- **EXERCISE INSTRUCTIONS**:
Faithfully repeat each entry below, minus the pictures.

GIVEN DATA START

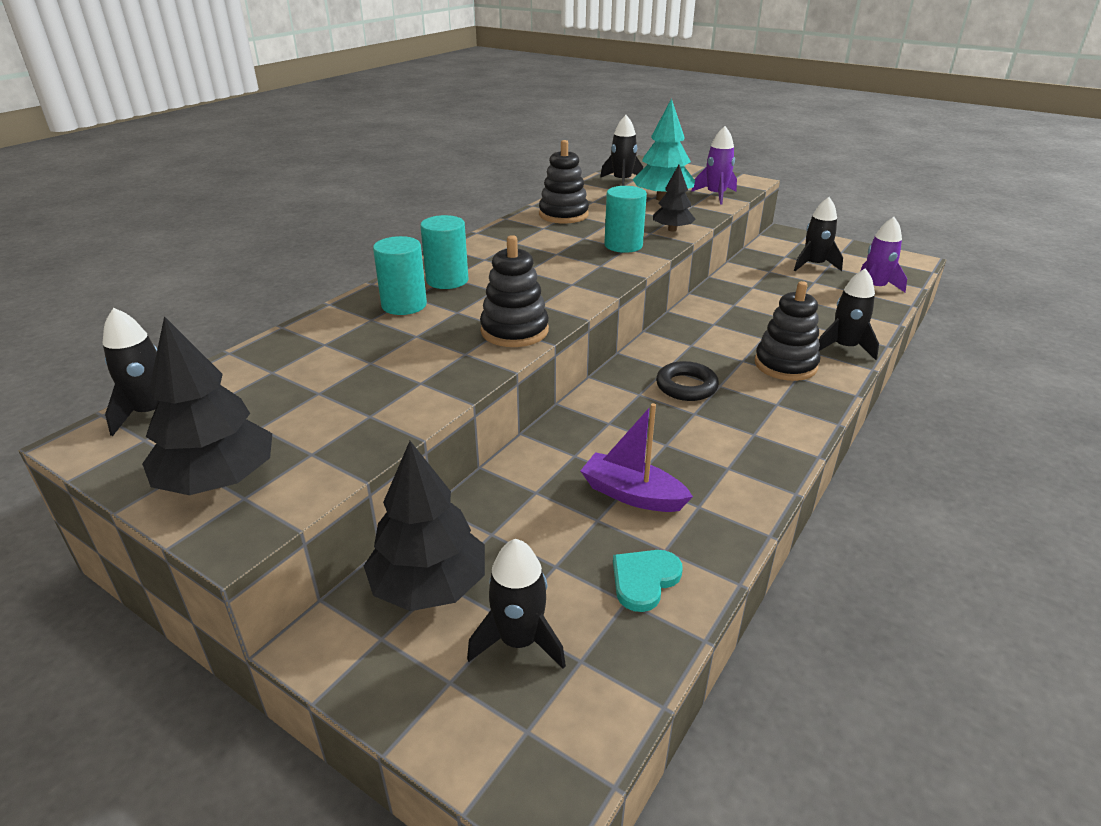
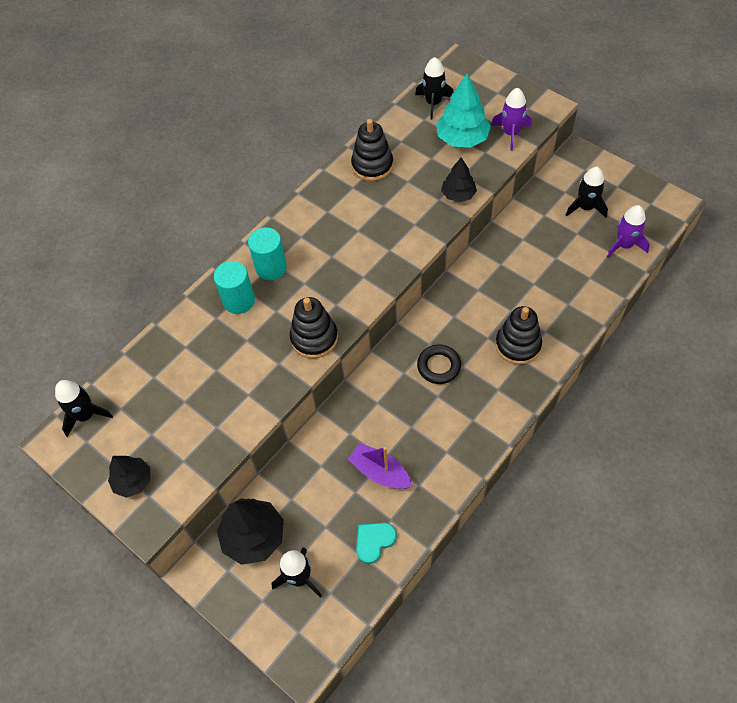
camera: 10 degrees right, 25 degrees up
(218, 480) = (133, 481): black tree -> black tree, size x0.62
(623, 245) = (413, 220): turquoise cylinder -> none
(844, 347) = (570, 326): black rocket -> none

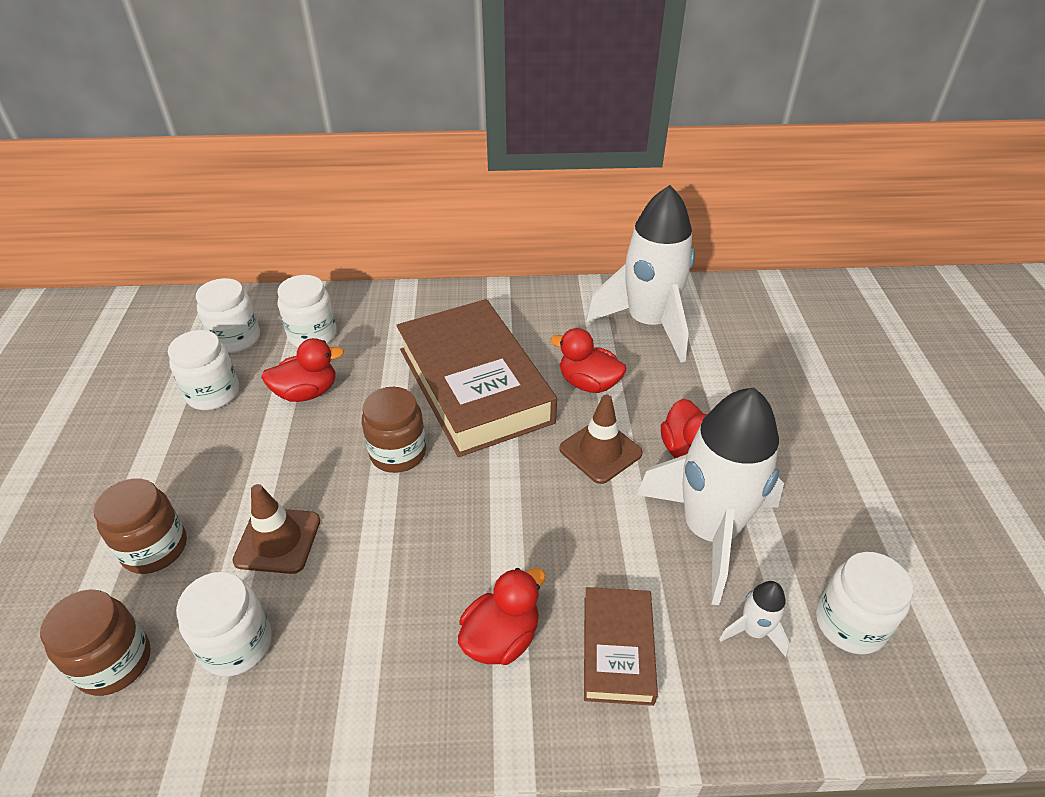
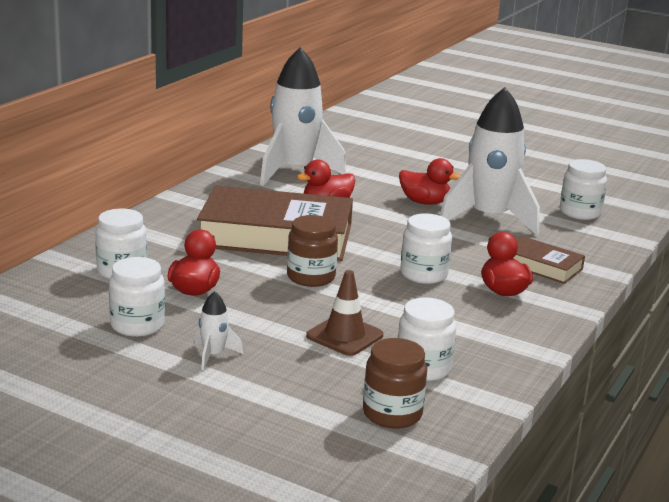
camera: 60 degrees left, 20 degrees down
(155, 548) = (296, 381): brown jar -> none
(236, 339) = (73, 301): white jar -> white jar (423, 274)
(600, 451) = (392, 222): brown traffic cone -> none
(753, 631) = (562, 233): white rocket -> white rocket (213, 355)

GIVEN DATA END

- **WRITTEN SOLUTION**:
camera: 10 degrees right, 25 degrees up
(218, 480) = (133, 481): black tree -> black tree, size x0.62
(623, 245) = (413, 220): turquoise cylinder -> none
(844, 347) = (570, 326): black rocket -> none

camera: 60 degrees left, 20 degrees down
(155, 548) = (296, 381): brown jar -> none
(236, 339) = (73, 301): white jar -> white jar (423, 274)
(600, 451) = (392, 222): brown traffic cone -> none
(753, 631) = (562, 233): white rocket -> white rocket (213, 355)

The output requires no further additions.